> _Problem statement_
Retrieve every line from the records in which the word "turned" occurs.

(Coordinate-based change data)
++++++++
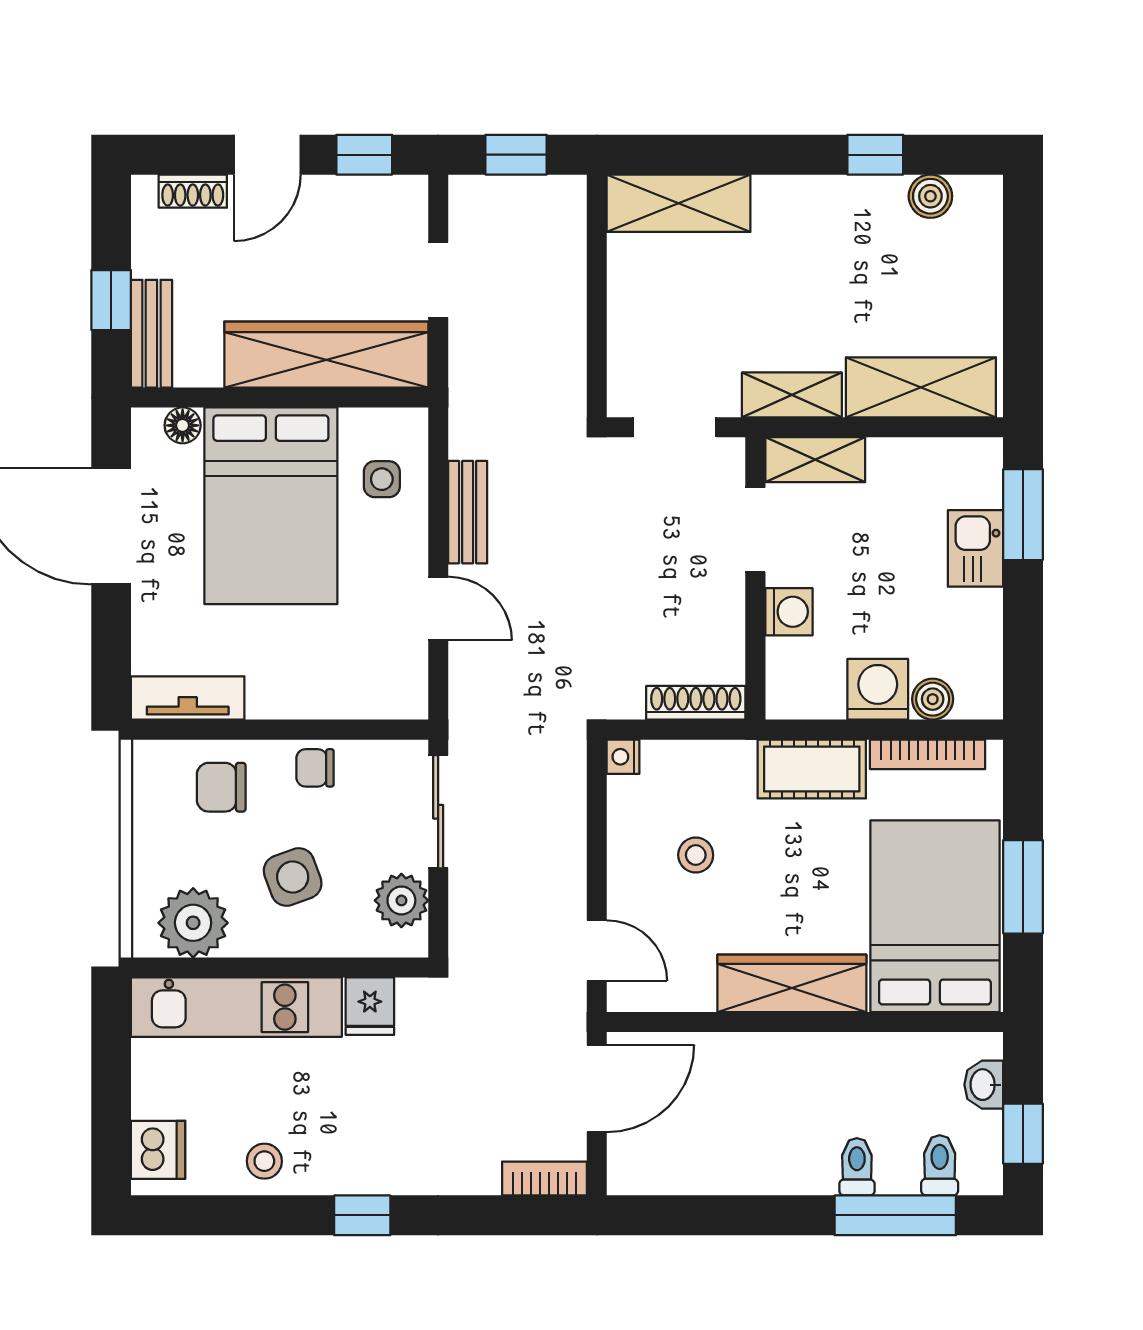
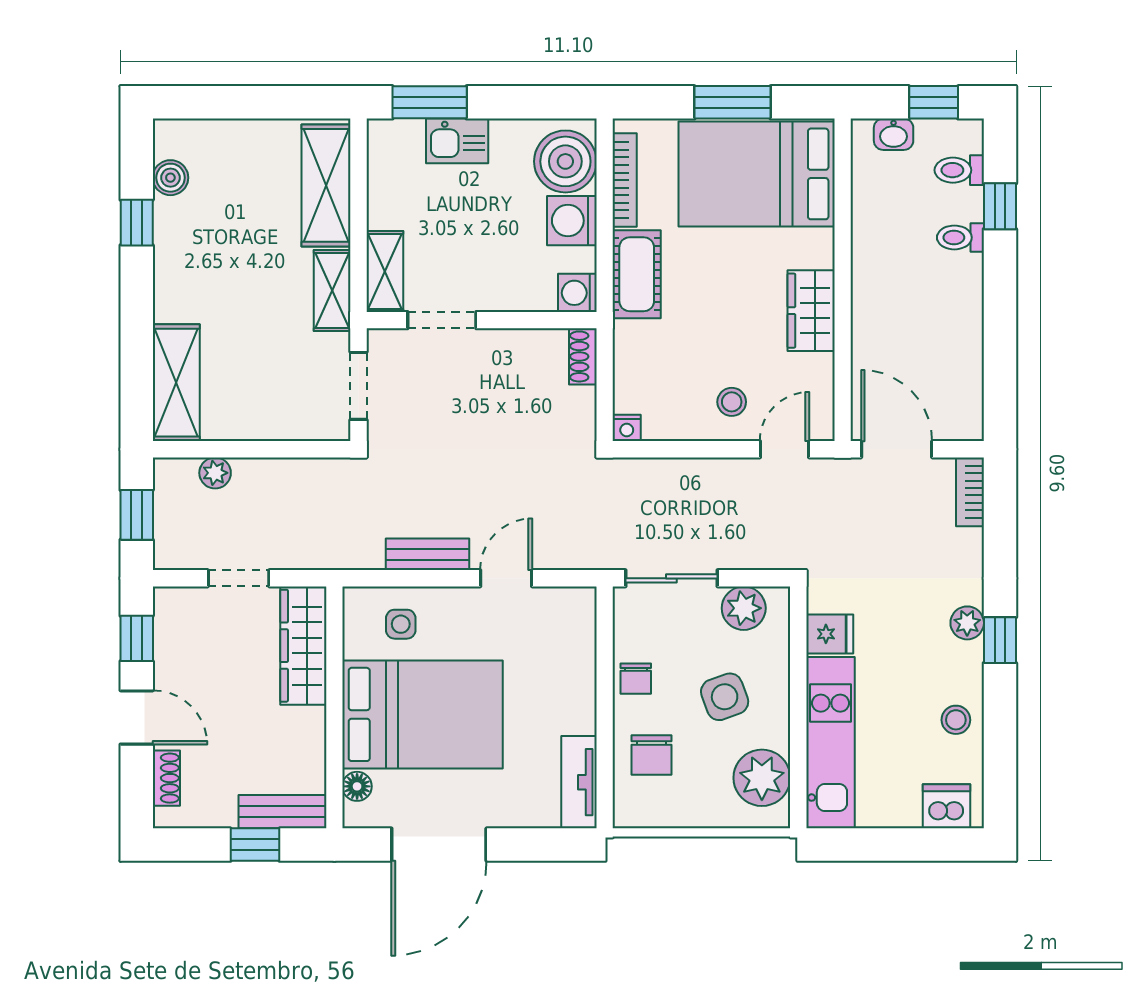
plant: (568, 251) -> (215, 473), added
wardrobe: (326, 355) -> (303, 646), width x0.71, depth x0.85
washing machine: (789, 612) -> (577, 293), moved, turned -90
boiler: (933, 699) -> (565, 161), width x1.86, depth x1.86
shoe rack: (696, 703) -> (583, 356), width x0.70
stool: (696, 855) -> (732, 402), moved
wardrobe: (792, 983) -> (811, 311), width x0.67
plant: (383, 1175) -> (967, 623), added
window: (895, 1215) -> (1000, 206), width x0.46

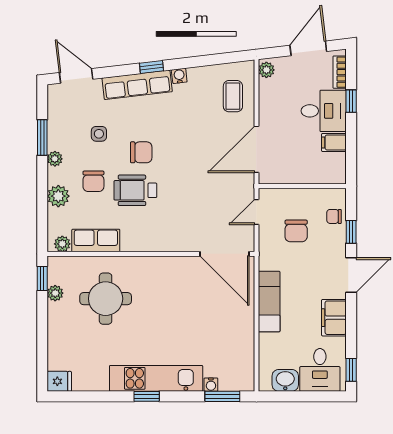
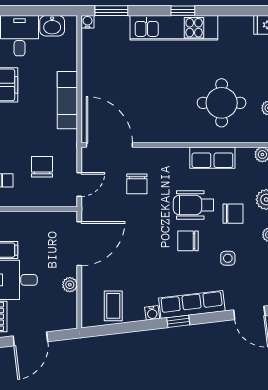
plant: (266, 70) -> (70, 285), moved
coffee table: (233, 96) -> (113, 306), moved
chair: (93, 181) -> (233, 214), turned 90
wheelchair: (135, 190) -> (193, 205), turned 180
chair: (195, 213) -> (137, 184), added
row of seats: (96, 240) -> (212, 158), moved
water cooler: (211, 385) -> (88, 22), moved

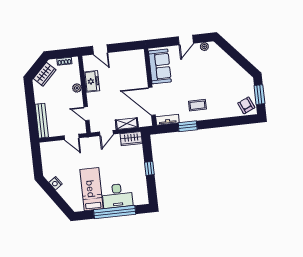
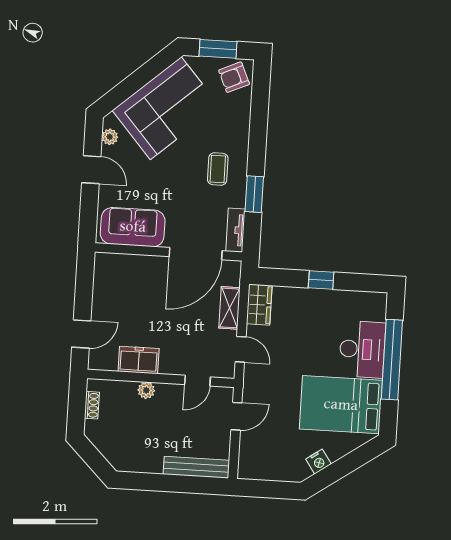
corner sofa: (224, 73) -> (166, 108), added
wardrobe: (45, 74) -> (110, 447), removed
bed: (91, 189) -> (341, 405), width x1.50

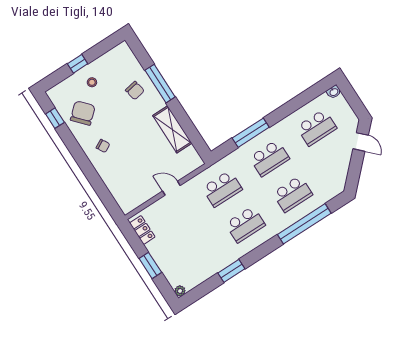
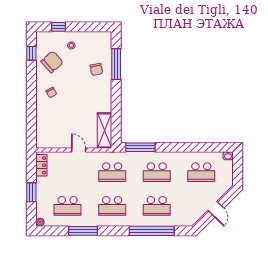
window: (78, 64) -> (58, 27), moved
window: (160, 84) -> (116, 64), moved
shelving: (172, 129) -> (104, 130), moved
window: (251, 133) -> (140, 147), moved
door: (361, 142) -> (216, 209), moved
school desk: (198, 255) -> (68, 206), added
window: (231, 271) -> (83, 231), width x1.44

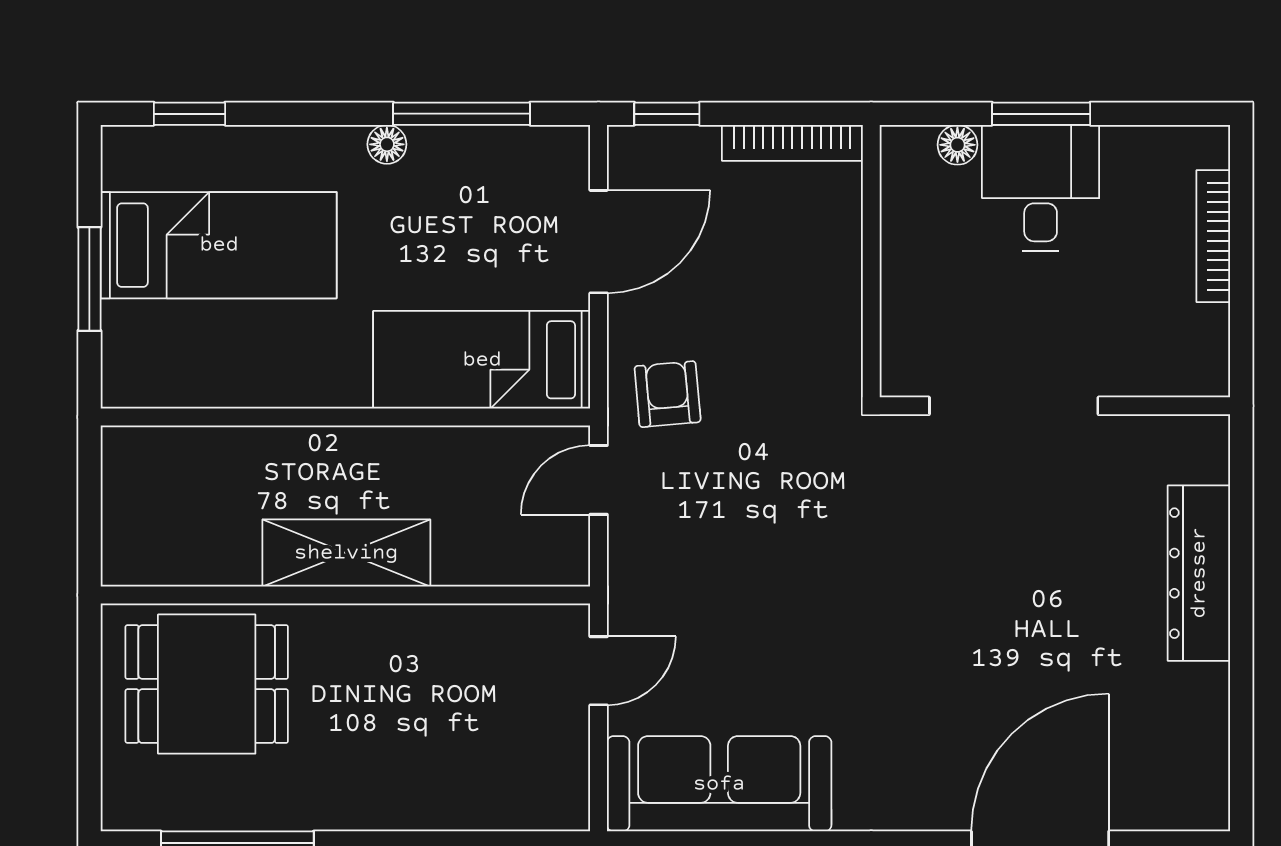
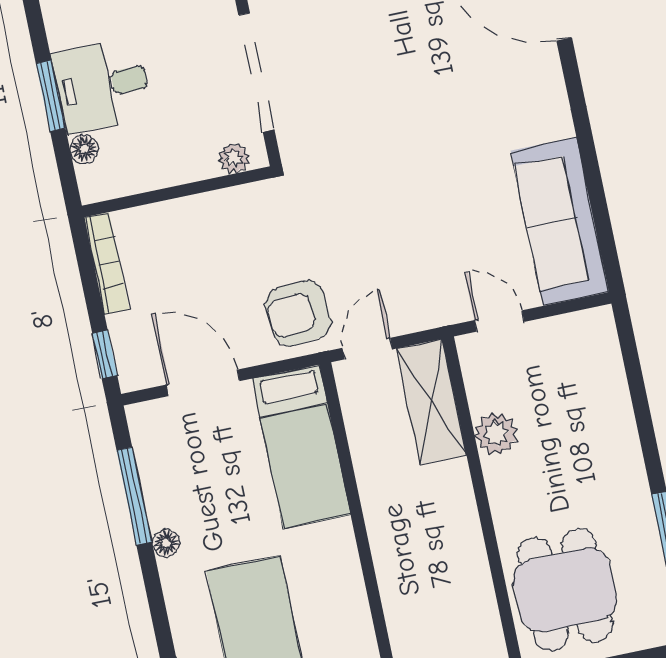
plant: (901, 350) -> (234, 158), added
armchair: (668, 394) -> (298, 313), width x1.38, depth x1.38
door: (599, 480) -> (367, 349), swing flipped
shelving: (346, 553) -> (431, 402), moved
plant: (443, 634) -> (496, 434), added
++++++++
> _Solution_
washing machine: (789, 612) -> (577, 293), moved, turned -90
chair: (93, 181) -> (233, 214), turned 90
wheelchair: (135, 190) -> (193, 205), turned 180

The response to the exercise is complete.